| Entries shown |

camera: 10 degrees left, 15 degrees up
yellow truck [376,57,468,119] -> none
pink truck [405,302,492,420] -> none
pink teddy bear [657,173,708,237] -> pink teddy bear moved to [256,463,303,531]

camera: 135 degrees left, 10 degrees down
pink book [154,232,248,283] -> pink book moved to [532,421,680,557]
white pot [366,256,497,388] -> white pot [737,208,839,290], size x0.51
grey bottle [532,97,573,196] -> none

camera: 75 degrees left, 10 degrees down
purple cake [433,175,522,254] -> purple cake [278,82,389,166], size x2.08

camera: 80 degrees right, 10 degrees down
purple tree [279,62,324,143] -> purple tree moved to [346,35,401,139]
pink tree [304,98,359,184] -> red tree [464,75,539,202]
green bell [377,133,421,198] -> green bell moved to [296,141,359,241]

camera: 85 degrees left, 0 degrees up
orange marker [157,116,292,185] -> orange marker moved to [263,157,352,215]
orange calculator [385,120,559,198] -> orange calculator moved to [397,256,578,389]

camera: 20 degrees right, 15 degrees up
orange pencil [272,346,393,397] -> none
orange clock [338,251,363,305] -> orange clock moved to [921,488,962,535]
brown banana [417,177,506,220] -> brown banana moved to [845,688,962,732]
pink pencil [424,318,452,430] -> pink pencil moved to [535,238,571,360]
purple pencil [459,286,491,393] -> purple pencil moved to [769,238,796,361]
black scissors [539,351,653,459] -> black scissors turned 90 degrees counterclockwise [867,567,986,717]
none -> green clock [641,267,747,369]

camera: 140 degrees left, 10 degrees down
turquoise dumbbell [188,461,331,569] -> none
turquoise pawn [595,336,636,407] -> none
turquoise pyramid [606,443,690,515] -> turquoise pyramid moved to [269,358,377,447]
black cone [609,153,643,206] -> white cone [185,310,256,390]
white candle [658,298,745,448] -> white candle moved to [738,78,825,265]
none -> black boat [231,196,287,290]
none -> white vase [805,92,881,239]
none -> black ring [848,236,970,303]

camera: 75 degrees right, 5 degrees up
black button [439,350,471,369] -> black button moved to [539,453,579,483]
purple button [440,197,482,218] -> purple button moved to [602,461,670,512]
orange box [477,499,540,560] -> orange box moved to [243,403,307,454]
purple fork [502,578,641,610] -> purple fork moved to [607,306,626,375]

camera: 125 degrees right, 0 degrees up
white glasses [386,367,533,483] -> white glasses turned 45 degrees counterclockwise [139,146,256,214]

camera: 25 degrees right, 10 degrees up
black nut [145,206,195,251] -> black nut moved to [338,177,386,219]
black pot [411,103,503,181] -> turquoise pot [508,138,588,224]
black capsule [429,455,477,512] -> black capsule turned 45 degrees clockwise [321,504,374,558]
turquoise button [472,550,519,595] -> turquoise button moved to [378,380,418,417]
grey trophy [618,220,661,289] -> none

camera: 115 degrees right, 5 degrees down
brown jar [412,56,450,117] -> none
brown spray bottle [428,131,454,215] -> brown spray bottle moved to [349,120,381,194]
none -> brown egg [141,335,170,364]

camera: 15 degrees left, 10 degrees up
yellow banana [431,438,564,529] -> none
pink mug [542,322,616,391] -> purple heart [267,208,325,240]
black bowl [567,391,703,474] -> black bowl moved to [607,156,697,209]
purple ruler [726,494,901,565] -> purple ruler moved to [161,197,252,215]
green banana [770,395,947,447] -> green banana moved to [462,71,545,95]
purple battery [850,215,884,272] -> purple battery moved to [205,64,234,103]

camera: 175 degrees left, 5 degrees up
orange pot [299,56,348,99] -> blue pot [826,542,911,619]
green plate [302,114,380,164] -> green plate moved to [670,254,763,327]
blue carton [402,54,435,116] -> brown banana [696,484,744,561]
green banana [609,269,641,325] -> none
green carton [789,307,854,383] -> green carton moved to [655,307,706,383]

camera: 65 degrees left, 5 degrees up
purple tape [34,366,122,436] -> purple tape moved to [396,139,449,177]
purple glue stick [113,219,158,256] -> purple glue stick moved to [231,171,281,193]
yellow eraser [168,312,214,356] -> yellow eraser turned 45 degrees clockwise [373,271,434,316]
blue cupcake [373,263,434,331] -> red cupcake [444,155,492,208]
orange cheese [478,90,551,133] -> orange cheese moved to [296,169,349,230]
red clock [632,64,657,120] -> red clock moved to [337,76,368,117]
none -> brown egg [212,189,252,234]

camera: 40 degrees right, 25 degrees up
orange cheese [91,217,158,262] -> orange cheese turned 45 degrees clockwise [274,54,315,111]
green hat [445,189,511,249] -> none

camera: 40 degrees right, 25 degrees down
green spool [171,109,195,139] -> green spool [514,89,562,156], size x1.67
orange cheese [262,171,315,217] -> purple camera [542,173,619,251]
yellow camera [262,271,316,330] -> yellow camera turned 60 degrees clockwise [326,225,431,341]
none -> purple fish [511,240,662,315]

| What the task asks |
Copy out the material above in its entirety. Every detail must match.

| Solution to the problem |
camera: 10 degrees left, 15 degrees up
yellow truck [376,57,468,119] -> none
pink truck [405,302,492,420] -> none
pink teddy bear [657,173,708,237] -> pink teddy bear moved to [256,463,303,531]

camera: 135 degrees left, 10 degrees down
pink book [154,232,248,283] -> pink book moved to [532,421,680,557]
white pot [366,256,497,388] -> white pot [737,208,839,290], size x0.51
grey bottle [532,97,573,196] -> none

camera: 75 degrees left, 10 degrees down
purple cake [433,175,522,254] -> purple cake [278,82,389,166], size x2.08

camera: 80 degrees right, 10 degrees down
purple tree [279,62,324,143] -> purple tree moved to [346,35,401,139]
pink tree [304,98,359,184] -> red tree [464,75,539,202]
green bell [377,133,421,198] -> green bell moved to [296,141,359,241]

camera: 85 degrees left, 0 degrees up
orange marker [157,116,292,185] -> orange marker moved to [263,157,352,215]
orange calculator [385,120,559,198] -> orange calculator moved to [397,256,578,389]

camera: 20 degrees right, 15 degrees up
orange pencil [272,346,393,397] -> none
orange clock [338,251,363,305] -> orange clock moved to [921,488,962,535]
brown banana [417,177,506,220] -> brown banana moved to [845,688,962,732]
pink pencil [424,318,452,430] -> pink pencil moved to [535,238,571,360]
purple pencil [459,286,491,393] -> purple pencil moved to [769,238,796,361]
black scissors [539,351,653,459] -> black scissors turned 90 degrees counterclockwise [867,567,986,717]
none -> green clock [641,267,747,369]

camera: 140 degrees left, 10 degrees down
turquoise dumbbell [188,461,331,569] -> none
turquoise pawn [595,336,636,407] -> none
turquoise pyramid [606,443,690,515] -> turquoise pyramid moved to [269,358,377,447]
black cone [609,153,643,206] -> white cone [185,310,256,390]
white candle [658,298,745,448] -> white candle moved to [738,78,825,265]
none -> black boat [231,196,287,290]
none -> white vase [805,92,881,239]
none -> black ring [848,236,970,303]

camera: 75 degrees right, 5 degrees up
black button [439,350,471,369] -> black button moved to [539,453,579,483]
purple button [440,197,482,218] -> purple button moved to [602,461,670,512]
orange box [477,499,540,560] -> orange box moved to [243,403,307,454]
purple fork [502,578,641,610] -> purple fork moved to [607,306,626,375]

camera: 125 degrees right, 0 degrees up
white glasses [386,367,533,483] -> white glasses turned 45 degrees counterclockwise [139,146,256,214]

camera: 25 degrees right, 10 degrees up
black nut [145,206,195,251] -> black nut moved to [338,177,386,219]
black pot [411,103,503,181] -> turquoise pot [508,138,588,224]
black capsule [429,455,477,512] -> black capsule turned 45 degrees clockwise [321,504,374,558]
turquoise button [472,550,519,595] -> turquoise button moved to [378,380,418,417]
grey trophy [618,220,661,289] -> none

camera: 115 degrees right, 5 degrees down
brown jar [412,56,450,117] -> none
brown spray bottle [428,131,454,215] -> brown spray bottle moved to [349,120,381,194]
none -> brown egg [141,335,170,364]

camera: 15 degrees left, 10 degrees up
yellow banana [431,438,564,529] -> none
pink mug [542,322,616,391] -> purple heart [267,208,325,240]
black bowl [567,391,703,474] -> black bowl moved to [607,156,697,209]
purple ruler [726,494,901,565] -> purple ruler moved to [161,197,252,215]
green banana [770,395,947,447] -> green banana moved to [462,71,545,95]
purple battery [850,215,884,272] -> purple battery moved to [205,64,234,103]

camera: 175 degrees left, 5 degrees up
orange pot [299,56,348,99] -> blue pot [826,542,911,619]
green plate [302,114,380,164] -> green plate moved to [670,254,763,327]
blue carton [402,54,435,116] -> brown banana [696,484,744,561]
green banana [609,269,641,325] -> none
green carton [789,307,854,383] -> green carton moved to [655,307,706,383]

camera: 65 degrees left, 5 degrees up
purple tape [34,366,122,436] -> purple tape moved to [396,139,449,177]
purple glue stick [113,219,158,256] -> purple glue stick moved to [231,171,281,193]
yellow eraser [168,312,214,356] -> yellow eraser turned 45 degrees clockwise [373,271,434,316]
blue cupcake [373,263,434,331] -> red cupcake [444,155,492,208]
orange cheese [478,90,551,133] -> orange cheese moved to [296,169,349,230]
red clock [632,64,657,120] -> red clock moved to [337,76,368,117]
none -> brown egg [212,189,252,234]

camera: 40 degrees right, 25 degrees up
orange cheese [91,217,158,262] -> orange cheese turned 45 degrees clockwise [274,54,315,111]
green hat [445,189,511,249] -> none

camera: 40 degrees right, 25 degrees down
green spool [171,109,195,139] -> green spool [514,89,562,156], size x1.67
orange cheese [262,171,315,217] -> purple camera [542,173,619,251]
yellow camera [262,271,316,330] -> yellow camera turned 60 degrees clockwise [326,225,431,341]
none -> purple fish [511,240,662,315]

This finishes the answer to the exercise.